Directions for this task – Exactly the lines below from the one with "gray square: (54, 96) -> (65, 81), moved" up to and including the one with "orange star: (148, 83) -> (117, 110), moved" make up the answer, with nothing else added.

Colored shape movement records
►

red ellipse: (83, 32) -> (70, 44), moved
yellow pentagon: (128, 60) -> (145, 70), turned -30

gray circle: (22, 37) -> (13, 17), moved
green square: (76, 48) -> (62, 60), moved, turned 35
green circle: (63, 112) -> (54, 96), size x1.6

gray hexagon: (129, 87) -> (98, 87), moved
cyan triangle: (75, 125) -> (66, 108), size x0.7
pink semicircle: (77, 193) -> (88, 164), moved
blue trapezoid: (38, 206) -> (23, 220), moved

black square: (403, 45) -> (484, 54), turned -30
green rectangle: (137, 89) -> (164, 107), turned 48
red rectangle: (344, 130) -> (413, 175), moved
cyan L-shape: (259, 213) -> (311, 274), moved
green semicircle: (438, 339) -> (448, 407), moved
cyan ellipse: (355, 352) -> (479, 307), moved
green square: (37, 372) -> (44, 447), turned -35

◄
►

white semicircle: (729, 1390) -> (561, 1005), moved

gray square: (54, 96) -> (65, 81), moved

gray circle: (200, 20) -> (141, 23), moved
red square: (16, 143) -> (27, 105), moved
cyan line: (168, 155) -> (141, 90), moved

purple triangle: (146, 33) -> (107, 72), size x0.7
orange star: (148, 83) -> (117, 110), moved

◄

Answer box –
gray square: (54, 96) -> (65, 81), moved

gray circle: (200, 20) -> (141, 23), moved
red square: (16, 143) -> (27, 105), moved
cyan line: (168, 155) -> (141, 90), moved

purple triangle: (146, 33) -> (107, 72), size x0.7
orange star: (148, 83) -> (117, 110), moved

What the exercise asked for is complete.